EXERCISE INSTRUCTIONS: Every entry that follows must be written out exactly, apart from its pictures.

TASK MATERIAL:
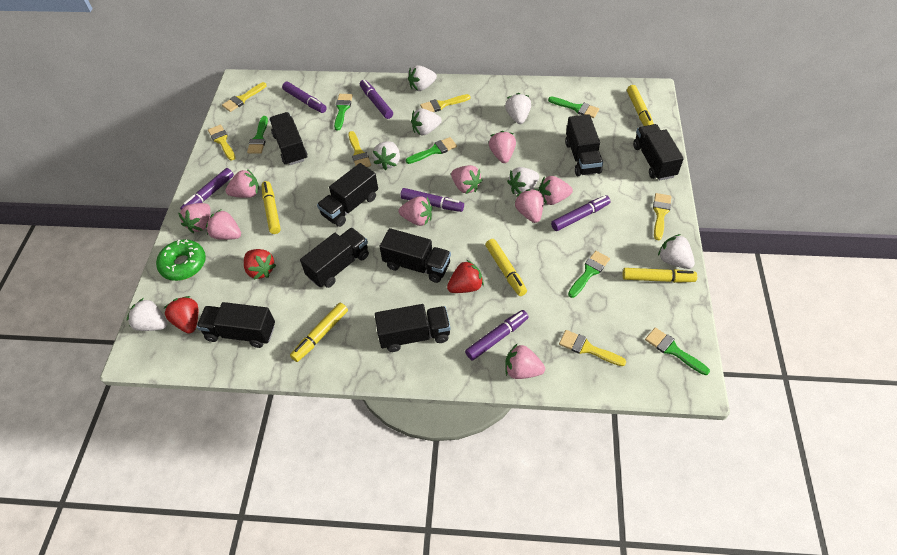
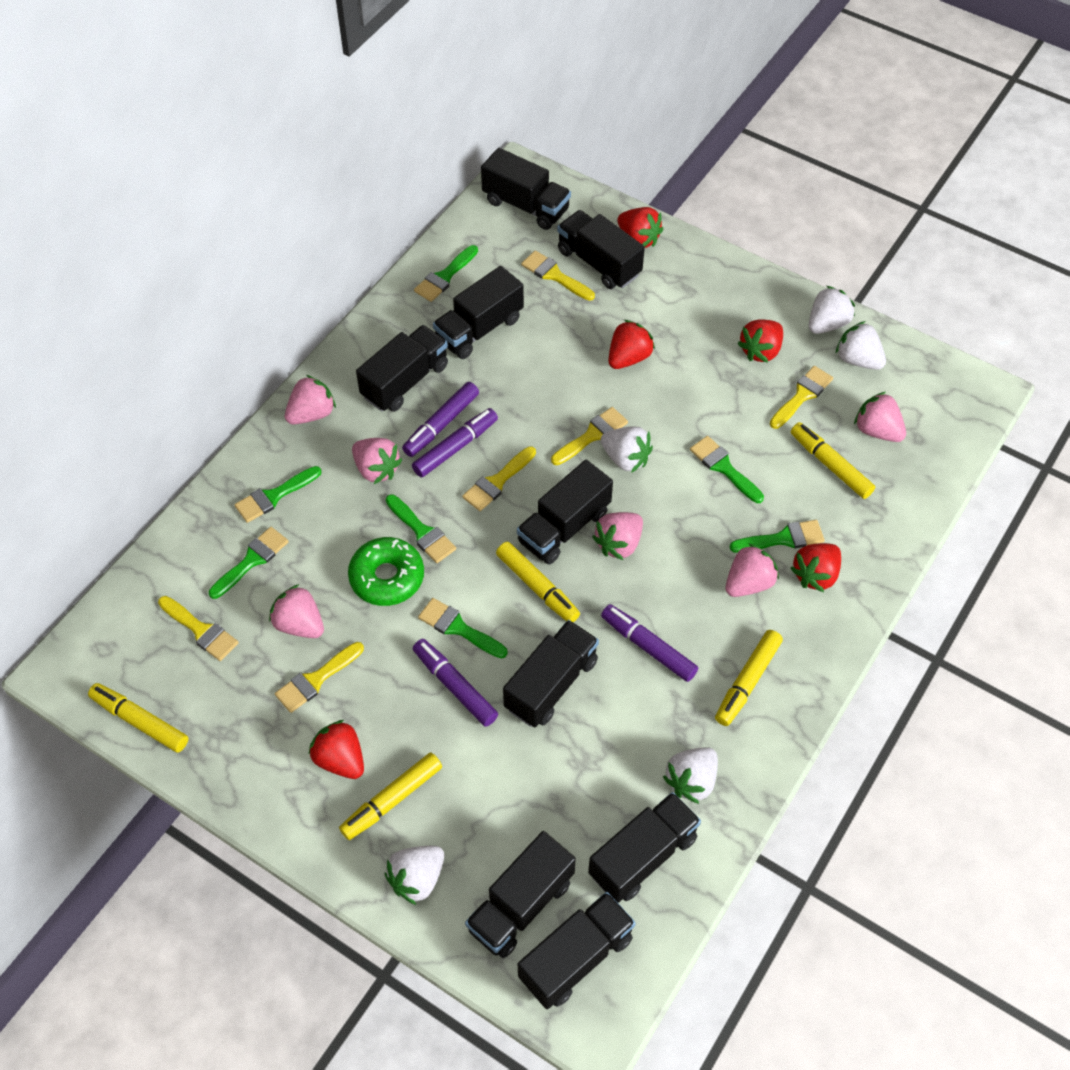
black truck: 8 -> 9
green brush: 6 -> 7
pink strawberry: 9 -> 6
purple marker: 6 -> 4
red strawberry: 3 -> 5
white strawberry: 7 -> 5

FINISHED TASK:
black truck: 8 -> 9
green brush: 6 -> 7
pink strawberry: 9 -> 6
purple marker: 6 -> 4
red strawberry: 3 -> 5
white strawberry: 7 -> 5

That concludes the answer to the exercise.